▸ WHAT IS EXPECTED
Keep the wording of the records intact as you retype them, and omit every image.

▸ EXTRACTED ENTRIES
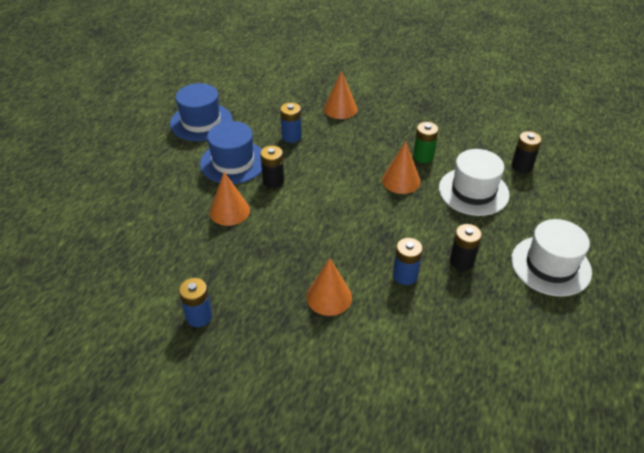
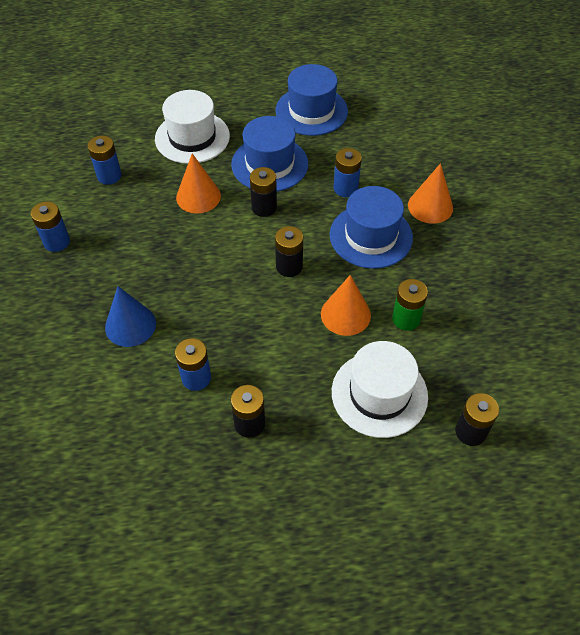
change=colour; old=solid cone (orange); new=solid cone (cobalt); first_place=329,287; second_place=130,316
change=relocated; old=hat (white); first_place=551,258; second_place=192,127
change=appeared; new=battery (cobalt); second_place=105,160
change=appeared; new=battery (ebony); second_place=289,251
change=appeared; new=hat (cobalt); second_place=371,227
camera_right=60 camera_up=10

▸ FINAL ANSWER
change=colour; old=solid cone (orange); new=solid cone (cobalt); first_place=329,287; second_place=130,316
change=relocated; old=hat (white); first_place=551,258; second_place=192,127
change=appeared; new=battery (cobalt); second_place=105,160
change=appeared; new=battery (ebony); second_place=289,251
change=appeared; new=hat (cobalt); second_place=371,227
camera_right=60 camera_up=10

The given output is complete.